**The problem:**
Reproduce every entry below precisely; do not include the pictures.

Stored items
◆ ◆ ◆ ◆ ◆

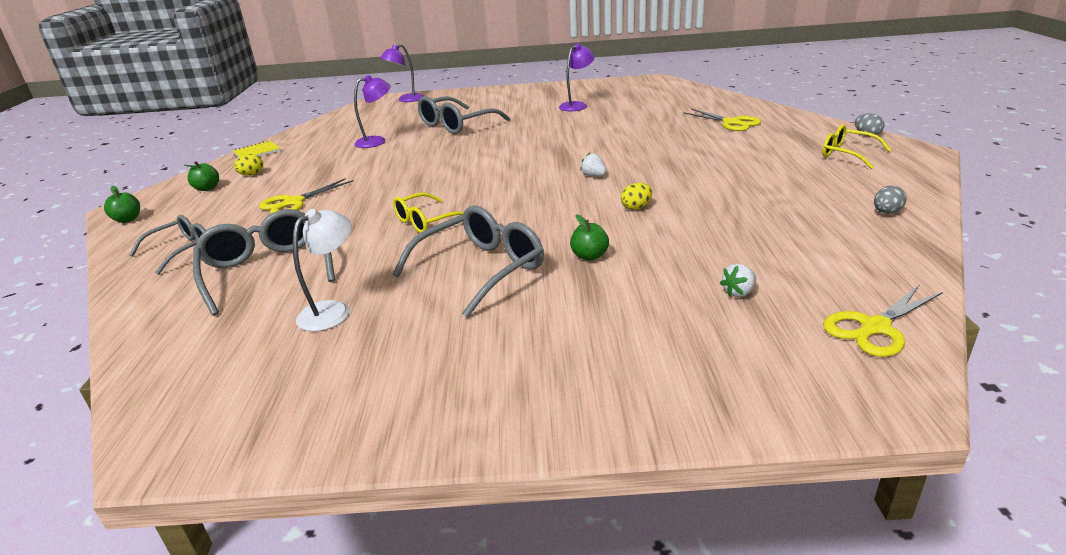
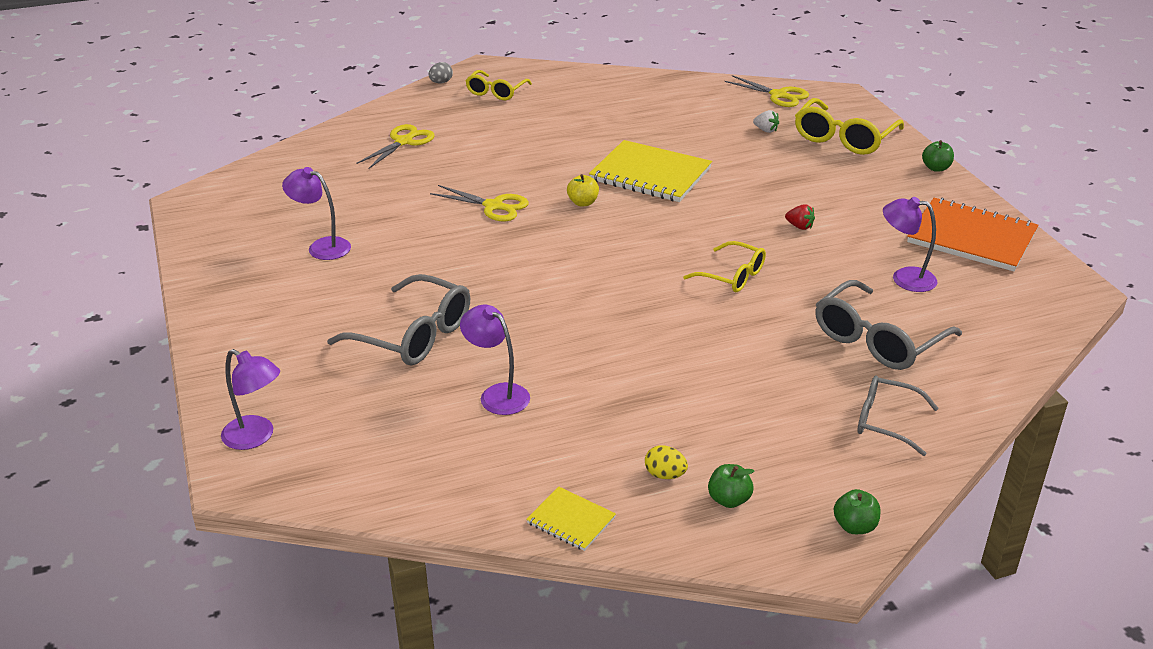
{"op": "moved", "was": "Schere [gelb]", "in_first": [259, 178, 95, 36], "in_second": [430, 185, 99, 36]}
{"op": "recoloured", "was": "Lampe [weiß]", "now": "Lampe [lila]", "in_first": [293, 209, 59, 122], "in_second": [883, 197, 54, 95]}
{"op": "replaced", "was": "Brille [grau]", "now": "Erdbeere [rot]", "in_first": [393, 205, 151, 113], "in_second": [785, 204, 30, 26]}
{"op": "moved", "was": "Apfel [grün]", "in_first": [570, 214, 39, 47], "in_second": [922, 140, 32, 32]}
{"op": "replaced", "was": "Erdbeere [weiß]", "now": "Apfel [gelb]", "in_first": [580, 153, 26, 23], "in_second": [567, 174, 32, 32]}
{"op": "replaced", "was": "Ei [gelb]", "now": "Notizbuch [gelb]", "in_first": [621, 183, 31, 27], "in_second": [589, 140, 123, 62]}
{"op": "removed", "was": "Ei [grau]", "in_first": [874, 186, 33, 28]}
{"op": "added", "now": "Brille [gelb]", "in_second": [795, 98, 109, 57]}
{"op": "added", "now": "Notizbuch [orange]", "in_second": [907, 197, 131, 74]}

◆ ◆ ◆ ◆ ◆

**Exercise output:**
{"op": "moved", "was": "Schere [gelb]", "in_first": [259, 178, 95, 36], "in_second": [430, 185, 99, 36]}
{"op": "recoloured", "was": "Lampe [weiß]", "now": "Lampe [lila]", "in_first": [293, 209, 59, 122], "in_second": [883, 197, 54, 95]}
{"op": "replaced", "was": "Brille [grau]", "now": "Erdbeere [rot]", "in_first": [393, 205, 151, 113], "in_second": [785, 204, 30, 26]}
{"op": "moved", "was": "Apfel [grün]", "in_first": [570, 214, 39, 47], "in_second": [922, 140, 32, 32]}
{"op": "replaced", "was": "Erdbeere [weiß]", "now": "Apfel [gelb]", "in_first": [580, 153, 26, 23], "in_second": [567, 174, 32, 32]}
{"op": "replaced", "was": "Ei [gelb]", "now": "Notizbuch [gelb]", "in_first": [621, 183, 31, 27], "in_second": [589, 140, 123, 62]}
{"op": "removed", "was": "Ei [grau]", "in_first": [874, 186, 33, 28]}
{"op": "added", "now": "Brille [gelb]", "in_second": [795, 98, 109, 57]}
{"op": "added", "now": "Notizbuch [orange]", "in_second": [907, 197, 131, 74]}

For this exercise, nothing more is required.